AIM OF THE EXERCISE »
Each record beneath this sentence is to be transcribed exactly as it reads.
────────
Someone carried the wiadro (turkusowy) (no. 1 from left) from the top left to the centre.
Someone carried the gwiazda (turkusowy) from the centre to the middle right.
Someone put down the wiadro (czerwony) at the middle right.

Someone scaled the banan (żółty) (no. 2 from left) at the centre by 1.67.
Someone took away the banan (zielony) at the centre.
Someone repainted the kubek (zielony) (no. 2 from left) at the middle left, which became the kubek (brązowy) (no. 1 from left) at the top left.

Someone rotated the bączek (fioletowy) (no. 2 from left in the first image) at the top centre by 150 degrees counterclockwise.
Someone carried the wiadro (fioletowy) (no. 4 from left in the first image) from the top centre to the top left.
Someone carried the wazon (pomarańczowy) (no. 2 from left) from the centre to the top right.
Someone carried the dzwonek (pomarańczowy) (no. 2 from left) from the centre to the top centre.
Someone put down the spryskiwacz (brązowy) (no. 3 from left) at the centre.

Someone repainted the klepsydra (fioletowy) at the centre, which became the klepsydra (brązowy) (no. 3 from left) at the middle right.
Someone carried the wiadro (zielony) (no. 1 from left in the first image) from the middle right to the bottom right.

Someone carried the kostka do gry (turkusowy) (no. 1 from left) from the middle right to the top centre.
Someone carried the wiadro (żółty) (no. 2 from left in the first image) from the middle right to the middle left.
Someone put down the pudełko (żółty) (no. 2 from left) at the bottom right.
────────
WRITTEN ANSWER »
Someone carried the wiadro (turkusowy) (no. 1 from left) from the top left to the centre.
Someone carried the gwiazda (turkusowy) from the centre to the middle right.
Someone put down the wiadro (czerwony) at the middle right.

Someone scaled the banan (żółty) (no. 2 from left) at the centre by 1.67.
Someone took away the banan (zielony) at the centre.
Someone repainted the kubek (zielony) (no. 2 from left) at the middle left, which became the kubek (brązowy) (no. 1 from left) at the top left.

Someone rotated the bączek (fioletowy) (no. 2 from left in the first image) at the top centre by 150 degrees counterclockwise.
Someone carried the wiadro (fioletowy) (no. 4 from left in the first image) from the top centre to the top left.
Someone carried the wazon (pomarańczowy) (no. 2 from left) from the centre to the top right.
Someone carried the dzwonek (pomarańczowy) (no. 2 from left) from the centre to the top centre.
Someone put down the spryskiwacz (brązowy) (no. 3 from left) at the centre.

Someone repainted the klepsydra (fioletowy) at the centre, which became the klepsydra (brązowy) (no. 3 from left) at the middle right.
Someone carried the wiadro (zielony) (no. 1 from left in the first image) from the middle right to the bottom right.

Someone carried the kostka do gry (turkusowy) (no. 1 from left) from the middle right to the top centre.
Someone carried the wiadro (żółty) (no. 2 from left in the first image) from the middle right to the middle left.
Someone put down the pudełko (żółty) (no. 2 from left) at the bottom right.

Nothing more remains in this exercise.